#### Input data ####

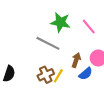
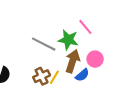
green star: (60, 22) -> (68, 40), moved
brown arrow: (76, 60) -> (73, 61), size x1.5

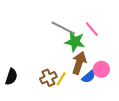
gray line: (44, 44) -> (63, 28), moved
pink circle: (95, 59) -> (101, 69), moved

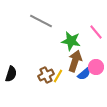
gray line: (63, 28) -> (41, 21), moved
pink line: (92, 29) -> (96, 32), moved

####

▶ [Directive] Your task is to repeat the entries above exactly, omitting the pictures.

▶ [Result for this task]
green star: (60, 22) -> (68, 40), moved
brown arrow: (76, 60) -> (73, 61), size x1.5

gray line: (44, 44) -> (63, 28), moved
pink circle: (95, 59) -> (101, 69), moved

gray line: (63, 28) -> (41, 21), moved
pink line: (92, 29) -> (96, 32), moved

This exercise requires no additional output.